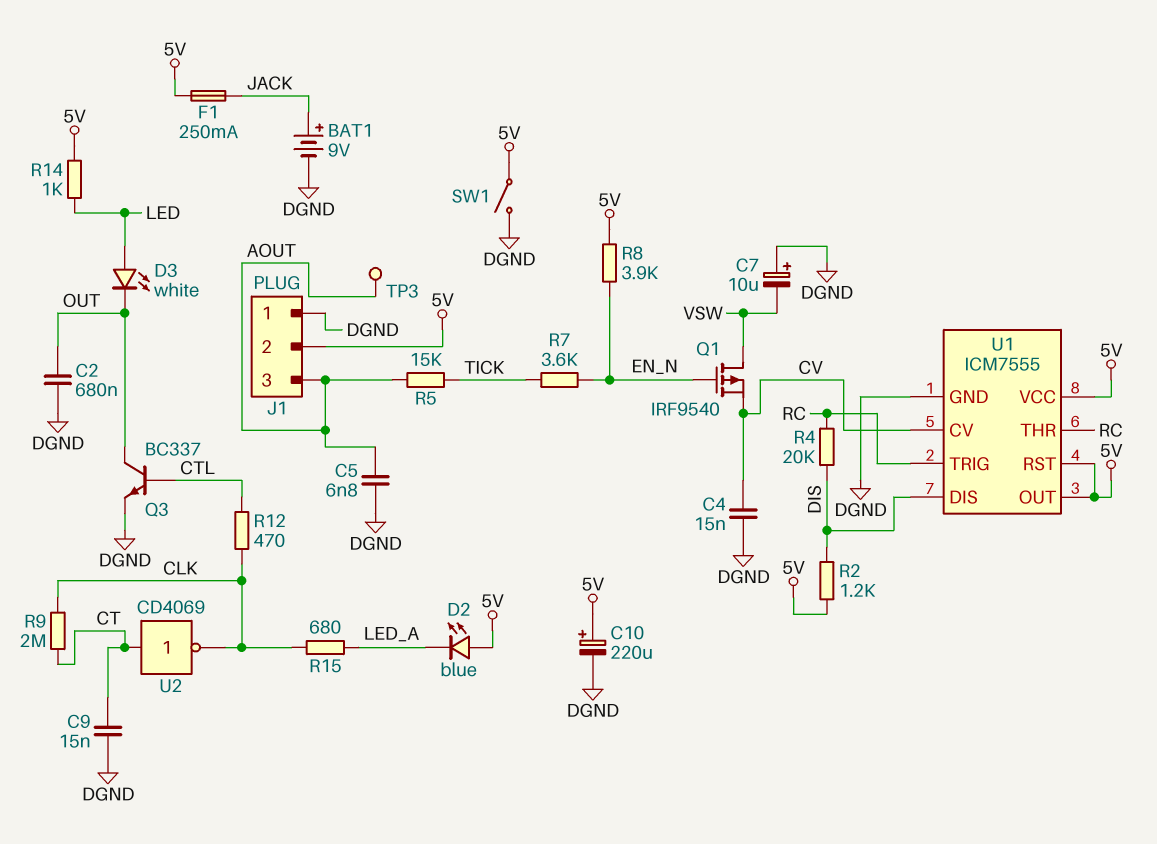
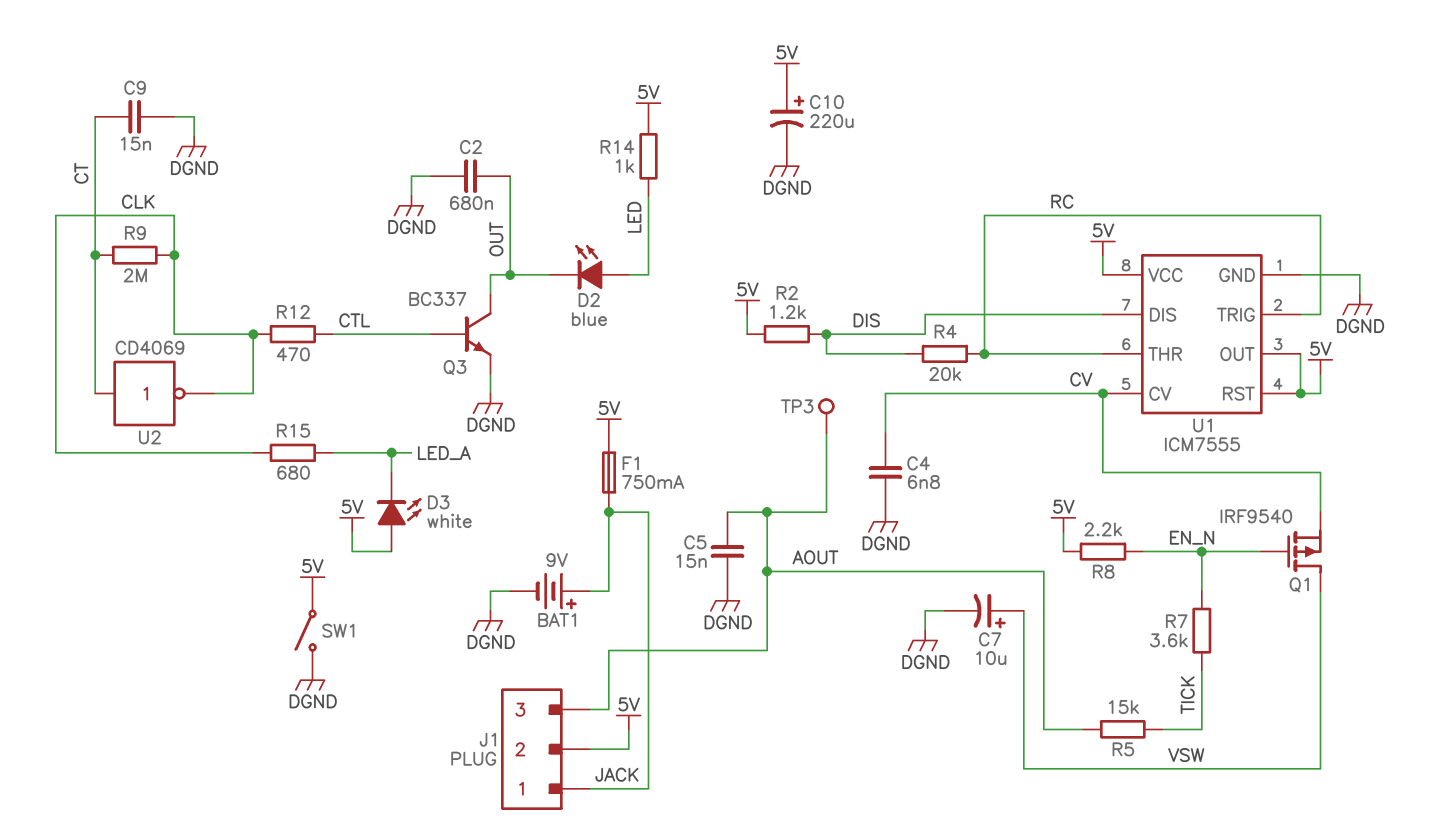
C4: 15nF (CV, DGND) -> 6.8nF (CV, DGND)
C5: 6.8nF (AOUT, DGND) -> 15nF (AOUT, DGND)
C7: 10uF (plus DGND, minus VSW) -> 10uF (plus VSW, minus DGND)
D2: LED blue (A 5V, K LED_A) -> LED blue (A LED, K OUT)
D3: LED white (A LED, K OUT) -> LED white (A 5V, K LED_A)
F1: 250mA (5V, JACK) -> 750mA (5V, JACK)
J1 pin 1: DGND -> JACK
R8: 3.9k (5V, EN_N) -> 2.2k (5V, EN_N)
========================================================================
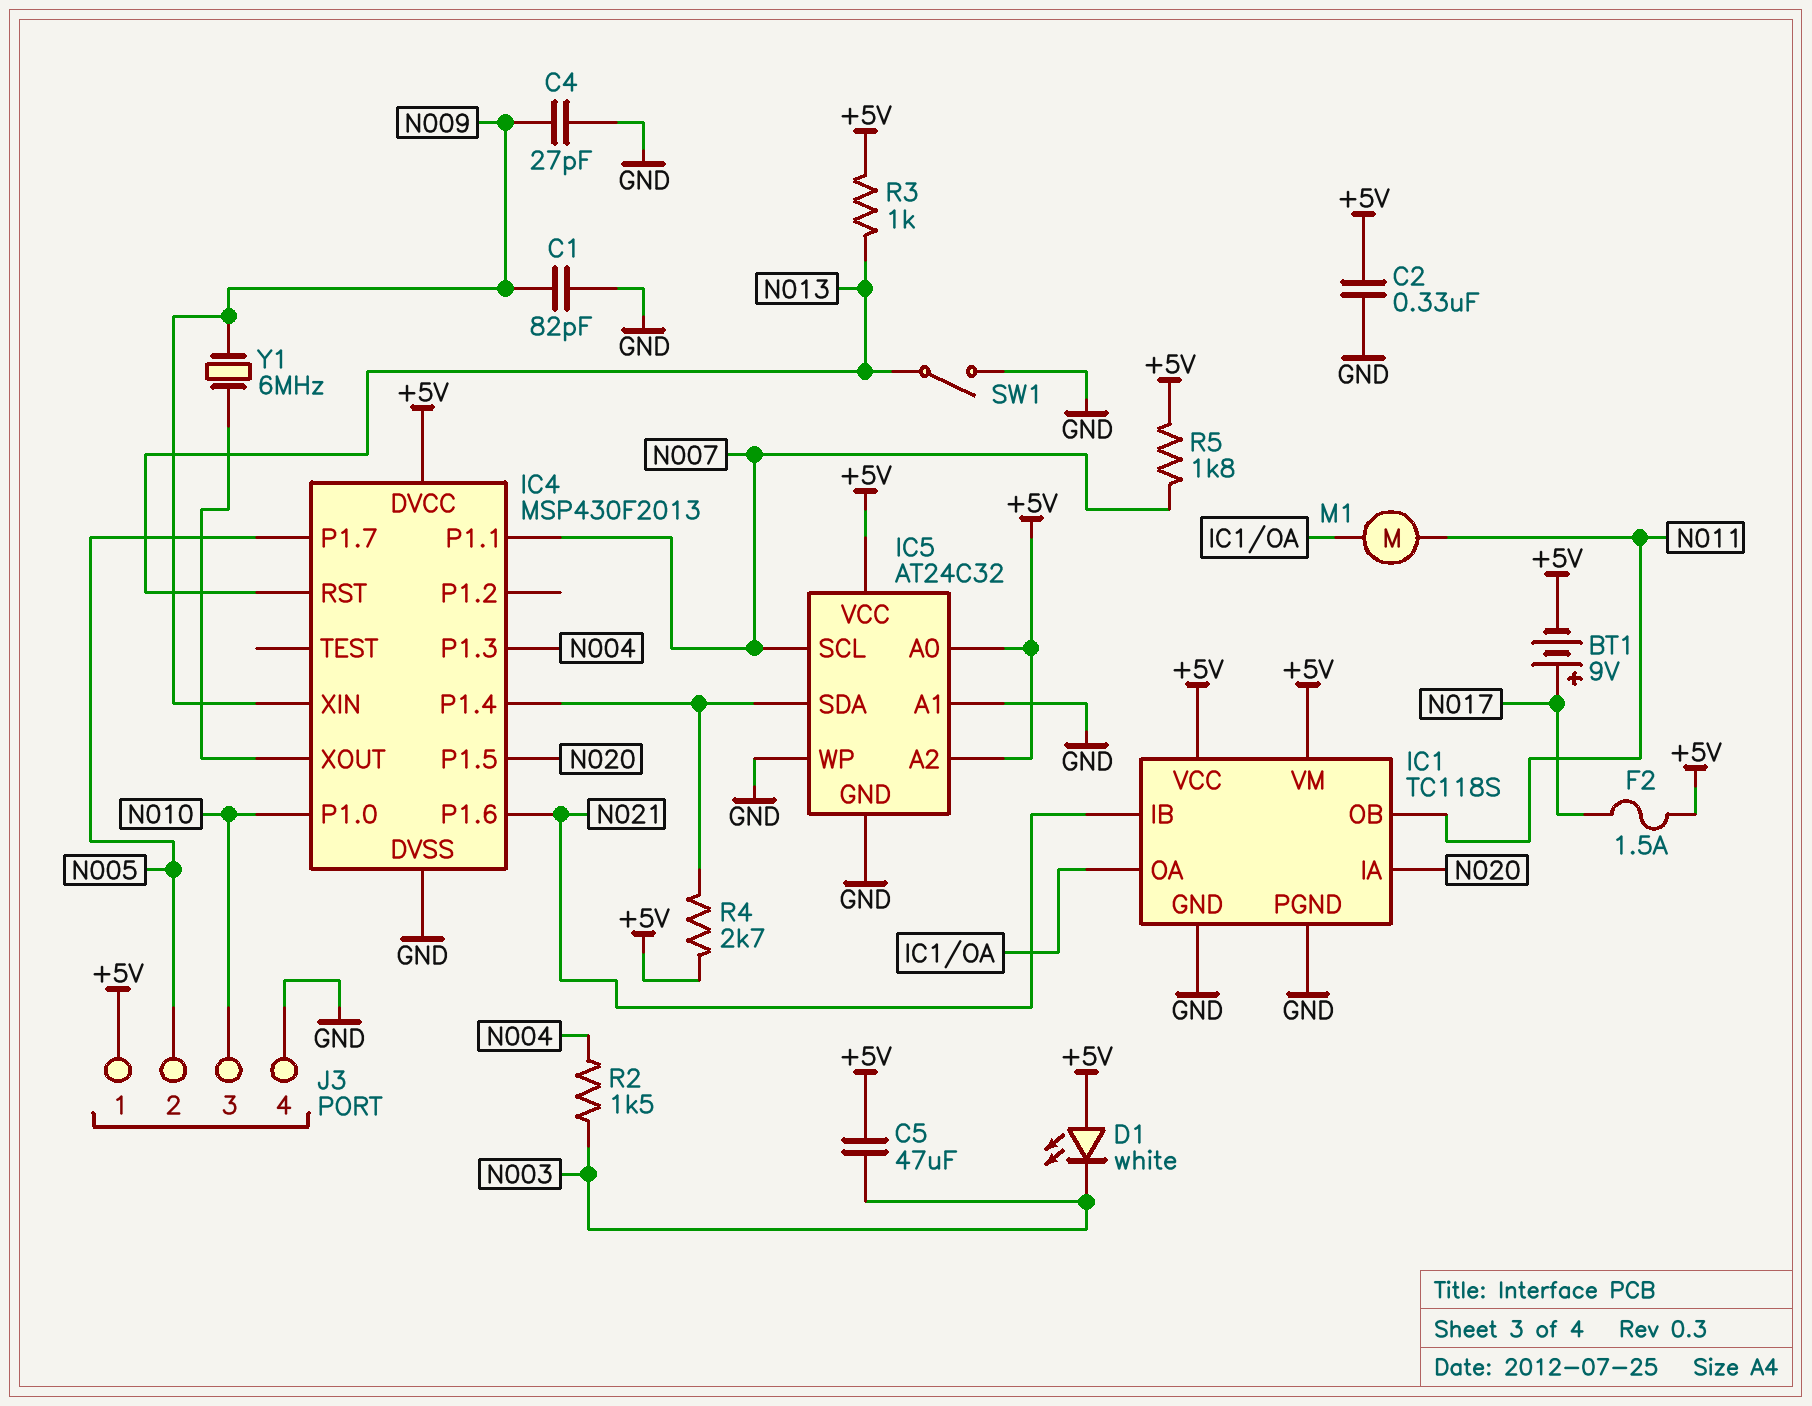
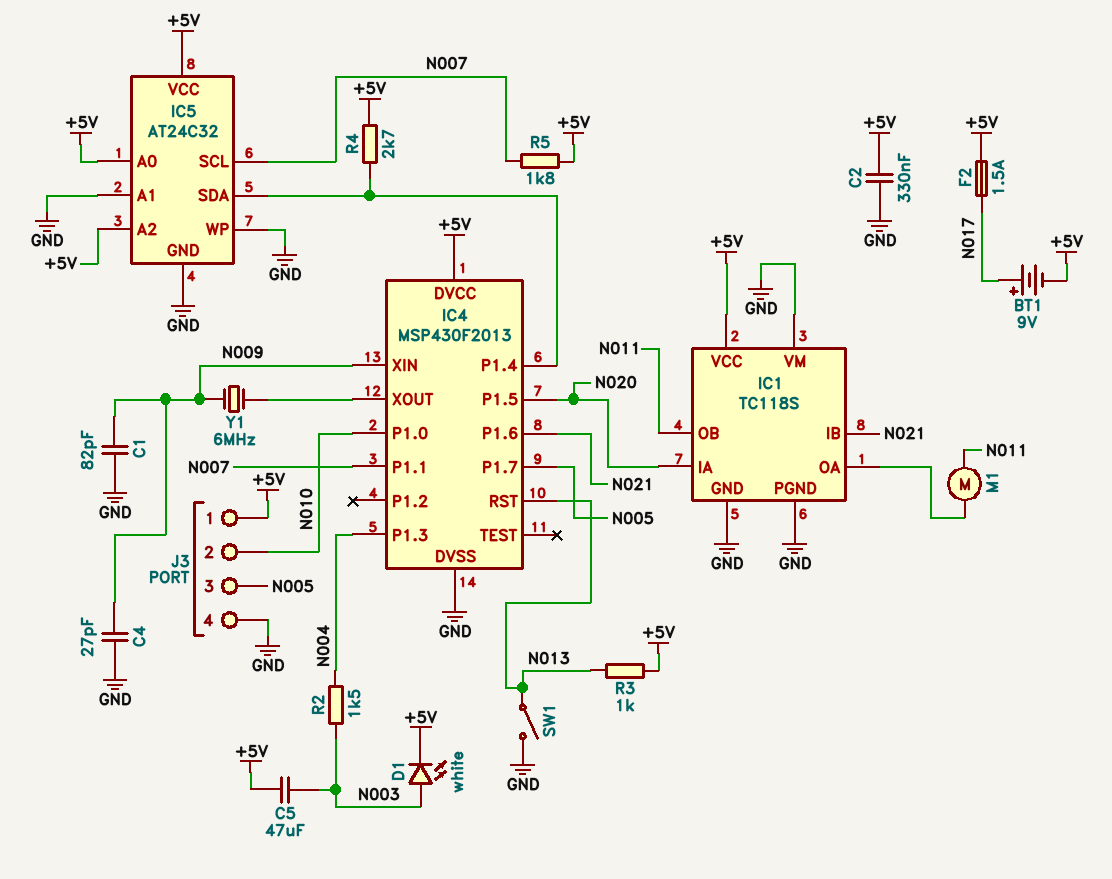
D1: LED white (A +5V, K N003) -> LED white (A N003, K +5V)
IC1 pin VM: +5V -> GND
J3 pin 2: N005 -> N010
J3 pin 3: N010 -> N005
========================================================================
→ Problem requirements
Reproduce exactly the stretch of the material above that starts at the line with "C5: 6.8nF (AOUT, DGND) -> 15nF (AOUT, DGND)" and ends at the line with "R8: 3.9k (5V, EN_N) -> 2.2k (5V, EN_N)", both included, and nothing else.

→ Expected answer
C5: 6.8nF (AOUT, DGND) -> 15nF (AOUT, DGND)
C7: 10uF (plus DGND, minus VSW) -> 10uF (plus VSW, minus DGND)
D2: LED blue (A 5V, K LED_A) -> LED blue (A LED, K OUT)
D3: LED white (A LED, K OUT) -> LED white (A 5V, K LED_A)
F1: 250mA (5V, JACK) -> 750mA (5V, JACK)
J1 pin 1: DGND -> JACK
R8: 3.9k (5V, EN_N) -> 2.2k (5V, EN_N)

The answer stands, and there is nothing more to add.